-- What the task asks --
Give again, word for word, every line below from the one that has "piramida (zielony) (675" through the one that has "cytryna (żółty) (393", both included, and no others.

Material to process: Begin

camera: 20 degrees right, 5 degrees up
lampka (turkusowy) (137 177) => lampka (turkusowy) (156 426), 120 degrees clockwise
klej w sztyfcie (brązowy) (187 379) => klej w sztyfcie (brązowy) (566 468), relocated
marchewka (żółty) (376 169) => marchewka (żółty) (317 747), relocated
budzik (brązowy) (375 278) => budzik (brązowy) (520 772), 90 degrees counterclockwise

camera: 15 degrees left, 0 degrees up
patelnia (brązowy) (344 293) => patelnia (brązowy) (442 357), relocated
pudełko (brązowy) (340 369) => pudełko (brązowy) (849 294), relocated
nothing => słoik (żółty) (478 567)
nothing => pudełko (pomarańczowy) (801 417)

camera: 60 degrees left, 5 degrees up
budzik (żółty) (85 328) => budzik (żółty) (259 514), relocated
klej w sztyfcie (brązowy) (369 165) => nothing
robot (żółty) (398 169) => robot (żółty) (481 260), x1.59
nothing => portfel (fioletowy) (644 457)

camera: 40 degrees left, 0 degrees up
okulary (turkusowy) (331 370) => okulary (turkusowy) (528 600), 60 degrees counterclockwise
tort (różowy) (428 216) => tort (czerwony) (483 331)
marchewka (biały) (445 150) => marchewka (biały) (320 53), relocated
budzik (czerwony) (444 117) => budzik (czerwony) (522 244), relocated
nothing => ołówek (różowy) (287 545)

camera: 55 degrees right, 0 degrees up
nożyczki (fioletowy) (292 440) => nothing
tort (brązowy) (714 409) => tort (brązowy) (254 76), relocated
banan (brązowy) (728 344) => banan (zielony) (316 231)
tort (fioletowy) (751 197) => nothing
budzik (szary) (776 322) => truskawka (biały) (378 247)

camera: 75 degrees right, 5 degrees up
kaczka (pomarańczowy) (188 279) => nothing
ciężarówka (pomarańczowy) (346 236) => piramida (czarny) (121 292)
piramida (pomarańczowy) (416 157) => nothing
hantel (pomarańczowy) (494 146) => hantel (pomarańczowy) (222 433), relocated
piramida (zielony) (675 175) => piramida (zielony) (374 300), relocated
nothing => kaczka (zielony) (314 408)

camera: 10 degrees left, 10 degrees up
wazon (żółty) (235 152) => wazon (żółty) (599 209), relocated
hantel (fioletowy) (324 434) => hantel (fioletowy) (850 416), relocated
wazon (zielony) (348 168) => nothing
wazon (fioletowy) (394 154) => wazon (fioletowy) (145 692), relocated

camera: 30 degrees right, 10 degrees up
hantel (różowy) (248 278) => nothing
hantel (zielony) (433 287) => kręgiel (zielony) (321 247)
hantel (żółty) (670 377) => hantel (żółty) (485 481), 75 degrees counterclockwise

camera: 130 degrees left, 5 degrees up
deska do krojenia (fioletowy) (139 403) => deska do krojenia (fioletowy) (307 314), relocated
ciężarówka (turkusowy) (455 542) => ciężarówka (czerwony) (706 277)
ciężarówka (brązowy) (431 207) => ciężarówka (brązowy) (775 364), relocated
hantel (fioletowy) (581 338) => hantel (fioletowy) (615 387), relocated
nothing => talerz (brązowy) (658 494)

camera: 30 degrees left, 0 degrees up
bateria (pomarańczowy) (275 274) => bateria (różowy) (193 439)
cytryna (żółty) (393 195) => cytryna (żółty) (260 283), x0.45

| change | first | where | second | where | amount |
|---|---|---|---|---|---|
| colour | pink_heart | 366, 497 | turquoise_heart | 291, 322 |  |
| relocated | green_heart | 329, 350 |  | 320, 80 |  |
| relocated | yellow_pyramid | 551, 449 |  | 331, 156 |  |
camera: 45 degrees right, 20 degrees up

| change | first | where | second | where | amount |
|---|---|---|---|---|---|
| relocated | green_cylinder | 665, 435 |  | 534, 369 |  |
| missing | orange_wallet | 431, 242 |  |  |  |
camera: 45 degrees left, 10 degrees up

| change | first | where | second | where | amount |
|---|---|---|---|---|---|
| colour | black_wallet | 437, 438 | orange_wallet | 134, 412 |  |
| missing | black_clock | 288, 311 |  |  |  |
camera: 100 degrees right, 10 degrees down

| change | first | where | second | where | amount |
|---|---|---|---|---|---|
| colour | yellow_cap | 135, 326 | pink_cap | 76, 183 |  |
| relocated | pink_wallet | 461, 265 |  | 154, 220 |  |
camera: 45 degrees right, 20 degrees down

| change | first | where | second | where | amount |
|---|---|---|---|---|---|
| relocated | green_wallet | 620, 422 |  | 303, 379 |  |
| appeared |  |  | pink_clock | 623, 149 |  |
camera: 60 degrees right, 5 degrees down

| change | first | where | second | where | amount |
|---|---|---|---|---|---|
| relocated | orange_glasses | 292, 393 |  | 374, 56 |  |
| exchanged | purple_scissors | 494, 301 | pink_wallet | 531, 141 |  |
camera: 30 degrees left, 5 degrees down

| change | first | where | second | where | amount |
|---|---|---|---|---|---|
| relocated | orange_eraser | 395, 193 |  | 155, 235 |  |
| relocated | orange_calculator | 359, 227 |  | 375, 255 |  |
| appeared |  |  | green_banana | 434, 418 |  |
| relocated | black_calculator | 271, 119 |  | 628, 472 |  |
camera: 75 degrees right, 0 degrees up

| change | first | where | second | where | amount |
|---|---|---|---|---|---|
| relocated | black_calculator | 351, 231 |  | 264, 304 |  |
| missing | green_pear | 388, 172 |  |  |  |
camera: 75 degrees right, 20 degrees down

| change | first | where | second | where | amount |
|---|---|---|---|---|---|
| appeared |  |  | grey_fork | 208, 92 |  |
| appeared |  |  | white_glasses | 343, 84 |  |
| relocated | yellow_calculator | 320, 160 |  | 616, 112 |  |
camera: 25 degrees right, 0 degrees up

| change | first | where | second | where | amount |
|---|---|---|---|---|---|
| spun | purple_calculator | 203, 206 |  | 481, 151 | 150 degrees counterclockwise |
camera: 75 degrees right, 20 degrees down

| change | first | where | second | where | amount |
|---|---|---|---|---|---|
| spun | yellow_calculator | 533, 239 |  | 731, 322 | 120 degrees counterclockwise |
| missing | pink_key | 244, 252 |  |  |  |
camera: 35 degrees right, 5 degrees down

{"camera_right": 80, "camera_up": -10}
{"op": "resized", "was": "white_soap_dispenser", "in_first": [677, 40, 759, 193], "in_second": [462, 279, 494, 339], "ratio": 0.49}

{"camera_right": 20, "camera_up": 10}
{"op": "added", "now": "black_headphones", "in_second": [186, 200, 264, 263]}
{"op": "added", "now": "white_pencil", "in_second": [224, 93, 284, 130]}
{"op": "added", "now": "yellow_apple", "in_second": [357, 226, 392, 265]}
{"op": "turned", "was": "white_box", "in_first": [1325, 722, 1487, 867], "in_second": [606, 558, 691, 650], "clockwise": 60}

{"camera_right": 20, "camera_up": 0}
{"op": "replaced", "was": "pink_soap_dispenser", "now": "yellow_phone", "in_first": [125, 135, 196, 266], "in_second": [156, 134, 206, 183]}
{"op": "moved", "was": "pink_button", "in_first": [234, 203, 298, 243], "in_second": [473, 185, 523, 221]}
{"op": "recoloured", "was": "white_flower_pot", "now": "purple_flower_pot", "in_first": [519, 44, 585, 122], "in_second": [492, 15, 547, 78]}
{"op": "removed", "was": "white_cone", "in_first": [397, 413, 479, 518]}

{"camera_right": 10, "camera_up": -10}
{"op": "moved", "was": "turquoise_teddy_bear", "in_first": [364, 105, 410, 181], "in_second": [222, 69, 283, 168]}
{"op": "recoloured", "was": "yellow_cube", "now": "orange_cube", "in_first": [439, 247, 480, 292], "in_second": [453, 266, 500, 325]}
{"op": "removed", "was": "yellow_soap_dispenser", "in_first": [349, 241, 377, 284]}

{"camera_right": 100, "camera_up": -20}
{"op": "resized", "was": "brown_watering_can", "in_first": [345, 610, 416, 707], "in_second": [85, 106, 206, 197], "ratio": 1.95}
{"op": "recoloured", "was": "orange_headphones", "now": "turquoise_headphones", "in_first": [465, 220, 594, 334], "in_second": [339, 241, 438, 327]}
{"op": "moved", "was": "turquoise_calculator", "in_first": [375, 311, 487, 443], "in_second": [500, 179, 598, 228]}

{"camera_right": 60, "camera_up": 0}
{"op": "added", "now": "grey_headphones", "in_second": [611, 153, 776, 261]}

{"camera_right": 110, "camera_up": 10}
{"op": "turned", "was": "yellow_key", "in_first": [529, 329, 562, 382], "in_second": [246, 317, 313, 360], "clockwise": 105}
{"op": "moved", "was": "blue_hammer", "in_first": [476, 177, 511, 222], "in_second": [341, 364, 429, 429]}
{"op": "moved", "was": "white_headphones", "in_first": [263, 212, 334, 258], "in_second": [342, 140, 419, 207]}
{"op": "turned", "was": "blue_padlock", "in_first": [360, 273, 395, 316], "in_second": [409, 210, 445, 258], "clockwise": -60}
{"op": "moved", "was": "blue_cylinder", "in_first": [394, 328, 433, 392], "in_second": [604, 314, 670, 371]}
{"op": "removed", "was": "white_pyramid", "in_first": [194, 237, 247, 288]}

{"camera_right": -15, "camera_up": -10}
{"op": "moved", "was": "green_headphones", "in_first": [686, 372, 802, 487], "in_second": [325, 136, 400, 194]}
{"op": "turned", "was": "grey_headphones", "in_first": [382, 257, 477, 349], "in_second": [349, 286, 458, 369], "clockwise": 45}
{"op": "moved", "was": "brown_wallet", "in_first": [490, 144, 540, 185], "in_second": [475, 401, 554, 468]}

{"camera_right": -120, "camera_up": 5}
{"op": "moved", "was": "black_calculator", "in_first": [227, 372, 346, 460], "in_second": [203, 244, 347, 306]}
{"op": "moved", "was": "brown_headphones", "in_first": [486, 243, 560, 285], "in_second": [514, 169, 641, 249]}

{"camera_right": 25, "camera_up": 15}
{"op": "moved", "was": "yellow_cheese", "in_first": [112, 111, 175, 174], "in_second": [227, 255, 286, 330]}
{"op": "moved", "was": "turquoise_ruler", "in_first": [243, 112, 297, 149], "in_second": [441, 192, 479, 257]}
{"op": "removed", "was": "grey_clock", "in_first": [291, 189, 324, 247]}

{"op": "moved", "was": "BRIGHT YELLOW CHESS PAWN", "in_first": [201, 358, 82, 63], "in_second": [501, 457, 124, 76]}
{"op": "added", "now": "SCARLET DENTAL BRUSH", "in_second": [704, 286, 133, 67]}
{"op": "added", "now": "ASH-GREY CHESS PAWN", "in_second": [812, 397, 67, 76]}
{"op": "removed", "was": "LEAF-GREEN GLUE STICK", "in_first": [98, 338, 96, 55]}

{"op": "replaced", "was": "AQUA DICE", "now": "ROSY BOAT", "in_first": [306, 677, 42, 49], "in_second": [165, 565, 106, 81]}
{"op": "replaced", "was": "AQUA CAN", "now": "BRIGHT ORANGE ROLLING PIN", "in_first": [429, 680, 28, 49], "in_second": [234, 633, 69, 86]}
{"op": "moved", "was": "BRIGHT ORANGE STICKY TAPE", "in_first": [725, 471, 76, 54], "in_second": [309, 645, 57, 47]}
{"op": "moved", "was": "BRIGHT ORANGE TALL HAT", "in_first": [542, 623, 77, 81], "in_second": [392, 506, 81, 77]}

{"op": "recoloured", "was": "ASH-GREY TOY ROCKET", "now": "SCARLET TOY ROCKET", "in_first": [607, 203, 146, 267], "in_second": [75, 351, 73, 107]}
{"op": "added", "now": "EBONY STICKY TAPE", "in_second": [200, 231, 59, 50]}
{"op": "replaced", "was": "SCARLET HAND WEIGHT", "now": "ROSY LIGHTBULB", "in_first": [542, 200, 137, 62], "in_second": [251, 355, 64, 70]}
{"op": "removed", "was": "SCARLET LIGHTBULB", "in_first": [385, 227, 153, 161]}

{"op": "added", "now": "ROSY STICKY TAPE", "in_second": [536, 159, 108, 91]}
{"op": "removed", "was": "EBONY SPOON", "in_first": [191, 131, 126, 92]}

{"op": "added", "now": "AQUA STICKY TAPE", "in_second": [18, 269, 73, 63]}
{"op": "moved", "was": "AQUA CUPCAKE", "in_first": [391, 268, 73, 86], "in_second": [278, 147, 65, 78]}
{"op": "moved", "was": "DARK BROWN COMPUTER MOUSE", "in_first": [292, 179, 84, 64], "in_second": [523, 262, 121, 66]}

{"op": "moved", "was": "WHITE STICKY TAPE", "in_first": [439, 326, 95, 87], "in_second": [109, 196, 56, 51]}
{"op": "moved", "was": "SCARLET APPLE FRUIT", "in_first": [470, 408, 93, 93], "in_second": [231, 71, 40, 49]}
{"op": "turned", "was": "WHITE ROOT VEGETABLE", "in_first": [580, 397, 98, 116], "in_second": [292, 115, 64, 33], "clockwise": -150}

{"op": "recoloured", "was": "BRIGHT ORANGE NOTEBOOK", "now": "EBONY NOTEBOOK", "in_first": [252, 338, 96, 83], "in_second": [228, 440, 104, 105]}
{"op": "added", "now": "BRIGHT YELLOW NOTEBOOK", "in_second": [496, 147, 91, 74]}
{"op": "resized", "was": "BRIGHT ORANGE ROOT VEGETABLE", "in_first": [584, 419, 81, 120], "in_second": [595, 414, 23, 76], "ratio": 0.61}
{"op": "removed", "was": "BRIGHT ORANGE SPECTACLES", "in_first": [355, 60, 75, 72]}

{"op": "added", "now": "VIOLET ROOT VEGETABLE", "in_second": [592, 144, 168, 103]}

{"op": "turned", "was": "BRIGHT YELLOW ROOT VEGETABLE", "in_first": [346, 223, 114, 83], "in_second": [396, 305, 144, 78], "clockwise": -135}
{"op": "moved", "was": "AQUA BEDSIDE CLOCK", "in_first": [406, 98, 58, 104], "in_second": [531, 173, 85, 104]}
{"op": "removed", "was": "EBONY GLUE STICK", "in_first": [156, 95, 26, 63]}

Material to process: End

-- Answer for this exercise --
piramida (zielony) (675 175) => piramida (zielony) (374 300), relocated
nothing => kaczka (zielony) (314 408)

camera: 10 degrees left, 10 degrees up
wazon (żółty) (235 152) => wazon (żółty) (599 209), relocated
hantel (fioletowy) (324 434) => hantel (fioletowy) (850 416), relocated
wazon (zielony) (348 168) => nothing
wazon (fioletowy) (394 154) => wazon (fioletowy) (145 692), relocated

camera: 30 degrees right, 10 degrees up
hantel (różowy) (248 278) => nothing
hantel (zielony) (433 287) => kręgiel (zielony) (321 247)
hantel (żółty) (670 377) => hantel (żółty) (485 481), 75 degrees counterclockwise

camera: 130 degrees left, 5 degrees up
deska do krojenia (fioletowy) (139 403) => deska do krojenia (fioletowy) (307 314), relocated
ciężarówka (turkusowy) (455 542) => ciężarówka (czerwony) (706 277)
ciężarówka (brązowy) (431 207) => ciężarówka (brązowy) (775 364), relocated
hantel (fioletowy) (581 338) => hantel (fioletowy) (615 387), relocated
nothing => talerz (brązowy) (658 494)

camera: 30 degrees left, 0 degrees up
bateria (pomarańczowy) (275 274) => bateria (różowy) (193 439)
cytryna (żółty) (393 195) => cytryna (żółty) (260 283), x0.45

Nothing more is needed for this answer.